* _Exercise objective_
Would you transcribe the records word for word, please?

Records from a dataset:
Content starts

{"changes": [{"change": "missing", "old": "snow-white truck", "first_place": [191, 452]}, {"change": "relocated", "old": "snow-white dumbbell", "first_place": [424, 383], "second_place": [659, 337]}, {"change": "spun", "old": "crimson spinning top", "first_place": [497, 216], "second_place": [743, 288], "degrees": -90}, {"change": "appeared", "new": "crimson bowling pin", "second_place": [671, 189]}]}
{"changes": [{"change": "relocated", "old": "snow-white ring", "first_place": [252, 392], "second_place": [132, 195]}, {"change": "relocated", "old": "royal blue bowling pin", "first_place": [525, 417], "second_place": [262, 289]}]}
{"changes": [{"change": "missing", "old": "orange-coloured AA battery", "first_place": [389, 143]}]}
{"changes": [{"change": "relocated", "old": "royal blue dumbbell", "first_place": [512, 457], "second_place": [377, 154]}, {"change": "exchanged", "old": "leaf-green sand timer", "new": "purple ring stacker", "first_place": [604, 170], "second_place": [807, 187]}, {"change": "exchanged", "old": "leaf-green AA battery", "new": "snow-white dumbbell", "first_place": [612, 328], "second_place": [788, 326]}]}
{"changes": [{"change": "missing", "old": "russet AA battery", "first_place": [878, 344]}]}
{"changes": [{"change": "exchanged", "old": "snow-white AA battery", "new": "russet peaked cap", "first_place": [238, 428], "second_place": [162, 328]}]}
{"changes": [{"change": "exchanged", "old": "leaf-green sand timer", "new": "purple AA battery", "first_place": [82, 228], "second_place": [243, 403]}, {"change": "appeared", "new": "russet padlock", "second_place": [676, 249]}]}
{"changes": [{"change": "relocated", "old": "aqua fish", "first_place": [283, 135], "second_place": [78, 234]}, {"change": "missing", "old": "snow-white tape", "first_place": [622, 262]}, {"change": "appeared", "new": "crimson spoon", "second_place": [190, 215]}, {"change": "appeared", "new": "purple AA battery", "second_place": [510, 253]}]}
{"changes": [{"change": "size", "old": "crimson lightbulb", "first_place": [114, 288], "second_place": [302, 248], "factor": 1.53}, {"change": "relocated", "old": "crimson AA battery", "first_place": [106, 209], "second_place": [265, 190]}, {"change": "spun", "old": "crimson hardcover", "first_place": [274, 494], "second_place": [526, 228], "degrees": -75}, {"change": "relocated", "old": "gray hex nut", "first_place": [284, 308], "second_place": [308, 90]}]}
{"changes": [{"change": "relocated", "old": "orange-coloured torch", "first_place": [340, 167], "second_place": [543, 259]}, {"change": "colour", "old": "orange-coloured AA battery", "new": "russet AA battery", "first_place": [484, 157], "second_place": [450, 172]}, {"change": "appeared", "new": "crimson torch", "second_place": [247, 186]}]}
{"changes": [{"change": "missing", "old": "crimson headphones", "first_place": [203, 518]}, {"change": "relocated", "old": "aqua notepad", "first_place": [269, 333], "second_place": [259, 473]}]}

Content ends

* _Task answer_
{"changes": [{"change": "missing", "old": "snow-white truck", "first_place": [191, 452]}, {"change": "relocated", "old": "snow-white dumbbell", "first_place": [424, 383], "second_place": [659, 337]}, {"change": "spun", "old": "crimson spinning top", "first_place": [497, 216], "second_place": [743, 288], "degrees": -90}, {"change": "appeared", "new": "crimson bowling pin", "second_place": [671, 189]}]}
{"changes": [{"change": "relocated", "old": "snow-white ring", "first_place": [252, 392], "second_place": [132, 195]}, {"change": "relocated", "old": "royal blue bowling pin", "first_place": [525, 417], "second_place": [262, 289]}]}
{"changes": [{"change": "missing", "old": "orange-coloured AA battery", "first_place": [389, 143]}]}
{"changes": [{"change": "relocated", "old": "royal blue dumbbell", "first_place": [512, 457], "second_place": [377, 154]}, {"change": "exchanged", "old": "leaf-green sand timer", "new": "purple ring stacker", "first_place": [604, 170], "second_place": [807, 187]}, {"change": "exchanged", "old": "leaf-green AA battery", "new": "snow-white dumbbell", "first_place": [612, 328], "second_place": [788, 326]}]}
{"changes": [{"change": "missing", "old": "russet AA battery", "first_place": [878, 344]}]}
{"changes": [{"change": "exchanged", "old": "snow-white AA battery", "new": "russet peaked cap", "first_place": [238, 428], "second_place": [162, 328]}]}
{"changes": [{"change": "exchanged", "old": "leaf-green sand timer", "new": "purple AA battery", "first_place": [82, 228], "second_place": [243, 403]}, {"change": "appeared", "new": "russet padlock", "second_place": [676, 249]}]}
{"changes": [{"change": "relocated", "old": "aqua fish", "first_place": [283, 135], "second_place": [78, 234]}, {"change": "missing", "old": "snow-white tape", "first_place": [622, 262]}, {"change": "appeared", "new": "crimson spoon", "second_place": [190, 215]}, {"change": "appeared", "new": "purple AA battery", "second_place": [510, 253]}]}
{"changes": [{"change": "size", "old": "crimson lightbulb", "first_place": [114, 288], "second_place": [302, 248], "factor": 1.53}, {"change": "relocated", "old": "crimson AA battery", "first_place": [106, 209], "second_place": [265, 190]}, {"change": "spun", "old": "crimson hardcover", "first_place": [274, 494], "second_place": [526, 228], "degrees": -75}, {"change": "relocated", "old": "gray hex nut", "first_place": [284, 308], "second_place": [308, 90]}]}
{"changes": [{"change": "relocated", "old": "orange-coloured torch", "first_place": [340, 167], "second_place": [543, 259]}, {"change": "colour", "old": "orange-coloured AA battery", "new": "russet AA battery", "first_place": [484, 157], "second_place": [450, 172]}, {"change": "appeared", "new": "crimson torch", "second_place": [247, 186]}]}
{"changes": [{"change": "missing", "old": "crimson headphones", "first_place": [203, 518]}, {"change": "relocated", "old": "aqua notepad", "first_place": [269, 333], "second_place": [259, 473]}]}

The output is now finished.